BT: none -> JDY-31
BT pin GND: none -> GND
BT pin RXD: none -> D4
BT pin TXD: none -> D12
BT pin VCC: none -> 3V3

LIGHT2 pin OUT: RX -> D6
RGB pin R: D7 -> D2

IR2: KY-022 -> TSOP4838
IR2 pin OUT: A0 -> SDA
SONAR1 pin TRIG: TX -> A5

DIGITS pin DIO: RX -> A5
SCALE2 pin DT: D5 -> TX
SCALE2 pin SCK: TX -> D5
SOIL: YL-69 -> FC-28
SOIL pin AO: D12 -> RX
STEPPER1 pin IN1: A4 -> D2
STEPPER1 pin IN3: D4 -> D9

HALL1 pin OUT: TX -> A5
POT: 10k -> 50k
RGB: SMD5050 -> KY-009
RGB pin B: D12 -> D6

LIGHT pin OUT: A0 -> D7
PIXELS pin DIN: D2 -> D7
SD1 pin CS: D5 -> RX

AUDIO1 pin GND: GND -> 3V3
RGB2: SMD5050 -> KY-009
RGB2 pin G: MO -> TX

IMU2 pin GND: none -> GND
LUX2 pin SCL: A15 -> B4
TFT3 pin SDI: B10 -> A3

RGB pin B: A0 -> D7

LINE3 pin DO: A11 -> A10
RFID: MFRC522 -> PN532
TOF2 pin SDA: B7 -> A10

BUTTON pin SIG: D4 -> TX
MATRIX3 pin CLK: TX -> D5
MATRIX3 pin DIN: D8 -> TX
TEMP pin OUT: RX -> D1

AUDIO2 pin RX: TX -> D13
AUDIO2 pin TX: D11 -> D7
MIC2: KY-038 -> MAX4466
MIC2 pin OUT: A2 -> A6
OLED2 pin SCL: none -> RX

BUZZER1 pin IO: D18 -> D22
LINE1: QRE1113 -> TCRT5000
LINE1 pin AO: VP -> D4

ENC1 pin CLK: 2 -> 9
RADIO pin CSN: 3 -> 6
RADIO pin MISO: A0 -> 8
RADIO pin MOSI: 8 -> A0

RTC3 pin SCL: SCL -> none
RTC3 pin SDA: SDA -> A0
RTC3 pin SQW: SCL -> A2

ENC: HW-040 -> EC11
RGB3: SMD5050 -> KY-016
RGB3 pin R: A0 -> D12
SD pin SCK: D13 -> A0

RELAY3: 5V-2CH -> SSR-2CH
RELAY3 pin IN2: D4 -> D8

* **EXERCISE REQUIREMENTS**
Word for word, transcribe each record.

* **PROBLEM SOLUTION**
BT: none -> JDY-31
BT pin GND: none -> GND
BT pin RXD: none -> D4
BT pin TXD: none -> D12
BT pin VCC: none -> 3V3

LIGHT2 pin OUT: RX -> D6
RGB pin R: D7 -> D2

IR2: KY-022 -> TSOP4838
IR2 pin OUT: A0 -> SDA
SONAR1 pin TRIG: TX -> A5

DIGITS pin DIO: RX -> A5
SCALE2 pin DT: D5 -> TX
SCALE2 pin SCK: TX -> D5
SOIL: YL-69 -> FC-28
SOIL pin AO: D12 -> RX
STEPPER1 pin IN1: A4 -> D2
STEPPER1 pin IN3: D4 -> D9

HALL1 pin OUT: TX -> A5
POT: 10k -> 50k
RGB: SMD5050 -> KY-009
RGB pin B: D12 -> D6

LIGHT pin OUT: A0 -> D7
PIXELS pin DIN: D2 -> D7
SD1 pin CS: D5 -> RX

AUDIO1 pin GND: GND -> 3V3
RGB2: SMD5050 -> KY-009
RGB2 pin G: MO -> TX

IMU2 pin GND: none -> GND
LUX2 pin SCL: A15 -> B4
TFT3 pin SDI: B10 -> A3

RGB pin B: A0 -> D7

LINE3 pin DO: A11 -> A10
RFID: MFRC522 -> PN532
TOF2 pin SDA: B7 -> A10

BUTTON pin SIG: D4 -> TX
MATRIX3 pin CLK: TX -> D5
MATRIX3 pin DIN: D8 -> TX
TEMP pin OUT: RX -> D1

AUDIO2 pin RX: TX -> D13
AUDIO2 pin TX: D11 -> D7
MIC2: KY-038 -> MAX4466
MIC2 pin OUT: A2 -> A6
OLED2 pin SCL: none -> RX

BUZZER1 pin IO: D18 -> D22
LINE1: QRE1113 -> TCRT5000
LINE1 pin AO: VP -> D4

ENC1 pin CLK: 2 -> 9
RADIO pin CSN: 3 -> 6
RADIO pin MISO: A0 -> 8
RADIO pin MOSI: 8 -> A0

RTC3 pin SCL: SCL -> none
RTC3 pin SDA: SDA -> A0
RTC3 pin SQW: SCL -> A2

ENC: HW-040 -> EC11
RGB3: SMD5050 -> KY-016
RGB3 pin R: A0 -> D12
SD pin SCK: D13 -> A0

RELAY3: 5V-2CH -> SSR-2CH
RELAY3 pin IN2: D4 -> D8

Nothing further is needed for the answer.